• Problem description: The records below must be transcribed exactly. Do not include the pictures.

• Records supplied:
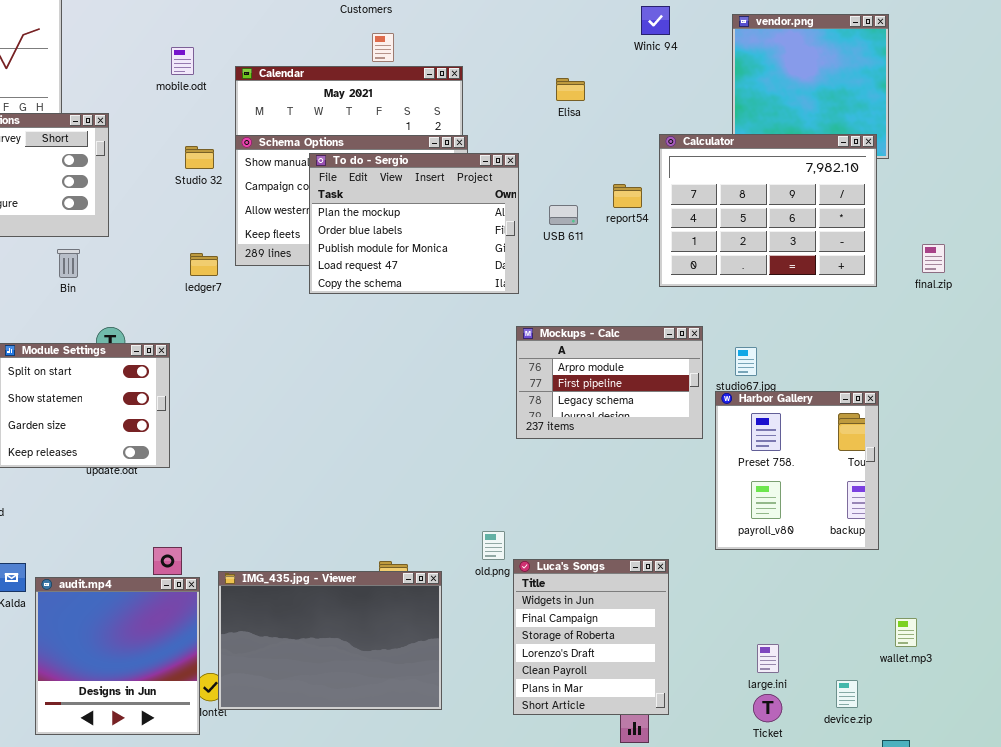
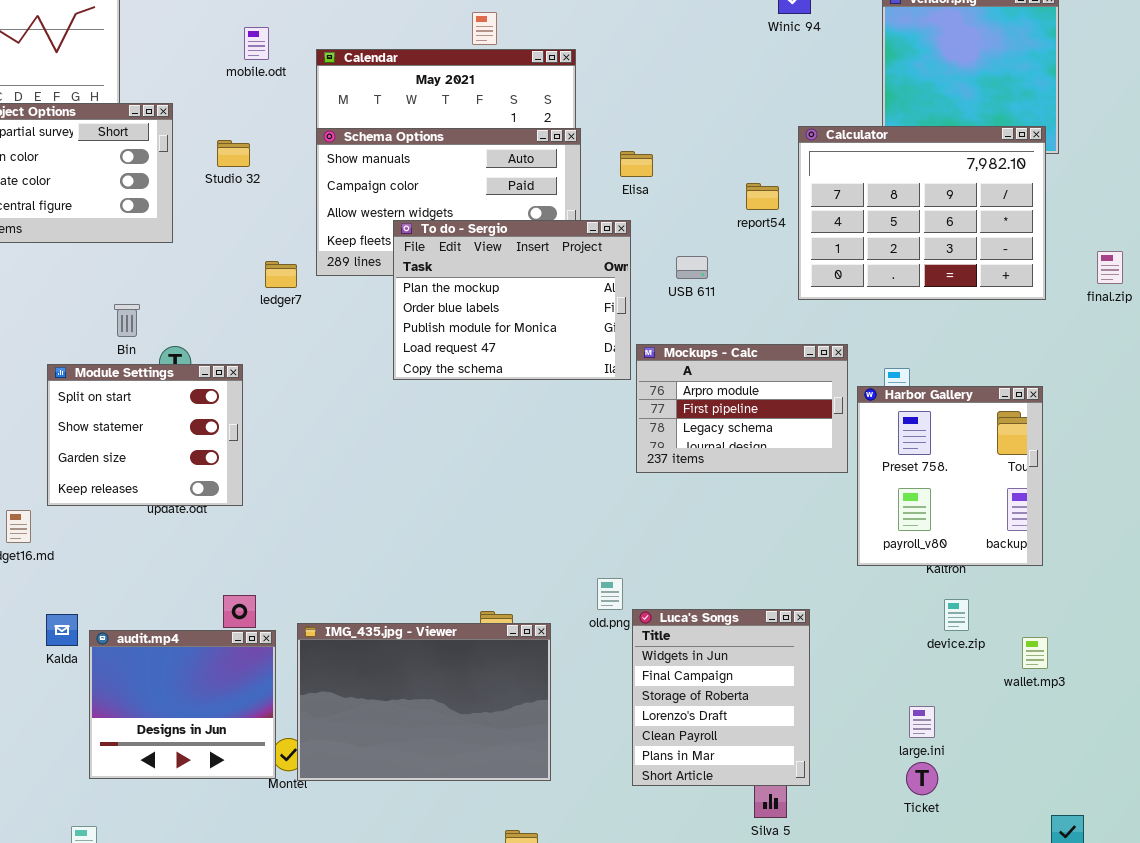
Elisa: [556,78,585,101] -> [620,151,653,177], moved
Studio 32: [185,146,214,169] -> [217,140,250,167], moved
To do - Sergio: [309,153,519,294] -> [393,220,631,380], moved
USB 611: [549,205,578,225] -> [676,256,708,279], moved
Bin: [57,249,80,278] -> [114,304,140,337], moved
Harbor Gallery: [715,391,879,550] -> [857,386,1043,566], moved
audit.mp4: [35,577,200,735] -> [89,630,276,779], resized
wallet.mp3: [895,618,917,647] -> [1022,637,1048,669], moved
device.zip: [836,680,858,708] -> [944,599,969,631], moved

• Answer:
Elisa: [556,78,585,101] -> [620,151,653,177], moved
Studio 32: [185,146,214,169] -> [217,140,250,167], moved
To do - Sergio: [309,153,519,294] -> [393,220,631,380], moved
USB 611: [549,205,578,225] -> [676,256,708,279], moved
Bin: [57,249,80,278] -> [114,304,140,337], moved
Harbor Gallery: [715,391,879,550] -> [857,386,1043,566], moved
audit.mp4: [35,577,200,735] -> [89,630,276,779], resized
wallet.mp3: [895,618,917,647] -> [1022,637,1048,669], moved
device.zip: [836,680,858,708] -> [944,599,969,631], moved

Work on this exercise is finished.